### What you should do
Return copies of the lines below that mention "white".

═══ Task input

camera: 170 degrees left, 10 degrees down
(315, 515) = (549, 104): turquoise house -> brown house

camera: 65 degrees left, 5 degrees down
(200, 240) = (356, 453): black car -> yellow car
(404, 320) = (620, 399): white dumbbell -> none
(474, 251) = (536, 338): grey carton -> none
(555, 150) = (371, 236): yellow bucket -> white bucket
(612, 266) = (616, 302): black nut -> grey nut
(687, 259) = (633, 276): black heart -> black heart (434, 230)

══════

### Exercise answer
(404, 320) = (620, 399): white dumbbell -> none
(555, 150) = (371, 236): yellow bucket -> white bucket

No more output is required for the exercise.